# Task prompt
Reproduce, exactly as they appear, the line containing "People - Silion: [455,24,655,166]" and every line after it, ending with the last line of the records.

# Data section
=======

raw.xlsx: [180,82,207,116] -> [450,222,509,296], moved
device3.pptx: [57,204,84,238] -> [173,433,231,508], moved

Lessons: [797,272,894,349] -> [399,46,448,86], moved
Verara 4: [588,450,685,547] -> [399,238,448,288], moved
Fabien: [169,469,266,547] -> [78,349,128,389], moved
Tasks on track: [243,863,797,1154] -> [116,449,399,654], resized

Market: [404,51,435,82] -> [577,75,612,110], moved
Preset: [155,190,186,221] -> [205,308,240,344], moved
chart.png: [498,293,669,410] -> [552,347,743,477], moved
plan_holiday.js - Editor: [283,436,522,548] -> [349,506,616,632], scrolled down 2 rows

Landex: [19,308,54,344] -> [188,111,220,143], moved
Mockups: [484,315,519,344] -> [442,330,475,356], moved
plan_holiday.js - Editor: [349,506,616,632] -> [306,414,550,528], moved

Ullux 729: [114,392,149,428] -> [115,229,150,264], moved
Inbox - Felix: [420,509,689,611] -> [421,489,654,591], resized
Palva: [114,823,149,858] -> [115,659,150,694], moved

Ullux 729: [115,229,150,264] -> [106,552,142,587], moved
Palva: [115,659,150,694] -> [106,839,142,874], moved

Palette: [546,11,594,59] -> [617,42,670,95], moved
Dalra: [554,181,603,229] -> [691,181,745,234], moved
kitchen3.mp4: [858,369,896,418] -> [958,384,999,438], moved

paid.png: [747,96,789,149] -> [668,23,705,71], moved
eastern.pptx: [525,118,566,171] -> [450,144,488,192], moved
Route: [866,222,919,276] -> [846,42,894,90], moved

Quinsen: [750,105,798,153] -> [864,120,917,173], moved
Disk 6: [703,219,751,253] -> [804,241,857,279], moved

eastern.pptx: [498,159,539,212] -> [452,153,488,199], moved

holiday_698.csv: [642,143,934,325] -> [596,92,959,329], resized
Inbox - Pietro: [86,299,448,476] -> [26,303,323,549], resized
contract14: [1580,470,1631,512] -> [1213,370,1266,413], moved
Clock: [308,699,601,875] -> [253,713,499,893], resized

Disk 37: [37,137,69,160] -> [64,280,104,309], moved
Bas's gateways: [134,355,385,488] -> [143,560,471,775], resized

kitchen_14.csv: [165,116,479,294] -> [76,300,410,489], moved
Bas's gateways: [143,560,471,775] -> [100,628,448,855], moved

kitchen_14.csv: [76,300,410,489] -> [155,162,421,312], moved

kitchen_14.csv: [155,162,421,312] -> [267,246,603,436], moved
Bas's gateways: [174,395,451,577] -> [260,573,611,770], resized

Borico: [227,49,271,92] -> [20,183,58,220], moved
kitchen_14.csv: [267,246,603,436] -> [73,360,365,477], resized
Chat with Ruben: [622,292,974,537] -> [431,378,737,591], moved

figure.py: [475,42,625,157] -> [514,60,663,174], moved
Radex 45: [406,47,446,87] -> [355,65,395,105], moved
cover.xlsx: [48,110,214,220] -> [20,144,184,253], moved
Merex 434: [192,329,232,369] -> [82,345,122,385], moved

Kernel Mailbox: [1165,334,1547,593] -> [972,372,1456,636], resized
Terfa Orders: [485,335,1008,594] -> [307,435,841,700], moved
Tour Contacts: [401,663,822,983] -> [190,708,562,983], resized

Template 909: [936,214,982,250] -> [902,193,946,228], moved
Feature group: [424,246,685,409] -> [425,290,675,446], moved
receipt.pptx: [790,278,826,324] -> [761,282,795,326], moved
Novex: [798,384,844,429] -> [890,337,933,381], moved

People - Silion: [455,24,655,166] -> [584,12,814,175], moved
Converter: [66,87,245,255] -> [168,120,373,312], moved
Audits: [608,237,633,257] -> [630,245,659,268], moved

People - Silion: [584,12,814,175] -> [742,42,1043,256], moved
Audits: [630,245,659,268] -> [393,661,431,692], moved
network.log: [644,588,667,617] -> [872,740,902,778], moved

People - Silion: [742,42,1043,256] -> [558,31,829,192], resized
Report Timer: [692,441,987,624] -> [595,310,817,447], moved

=======

# Solution to this task
People - Silion: [455,24,655,166] -> [584,12,814,175], moved
Converter: [66,87,245,255] -> [168,120,373,312], moved
Audits: [608,237,633,257] -> [630,245,659,268], moved

People - Silion: [584,12,814,175] -> [742,42,1043,256], moved
Audits: [630,245,659,268] -> [393,661,431,692], moved
network.log: [644,588,667,617] -> [872,740,902,778], moved

People - Silion: [742,42,1043,256] -> [558,31,829,192], resized
Report Timer: [692,441,987,624] -> [595,310,817,447], moved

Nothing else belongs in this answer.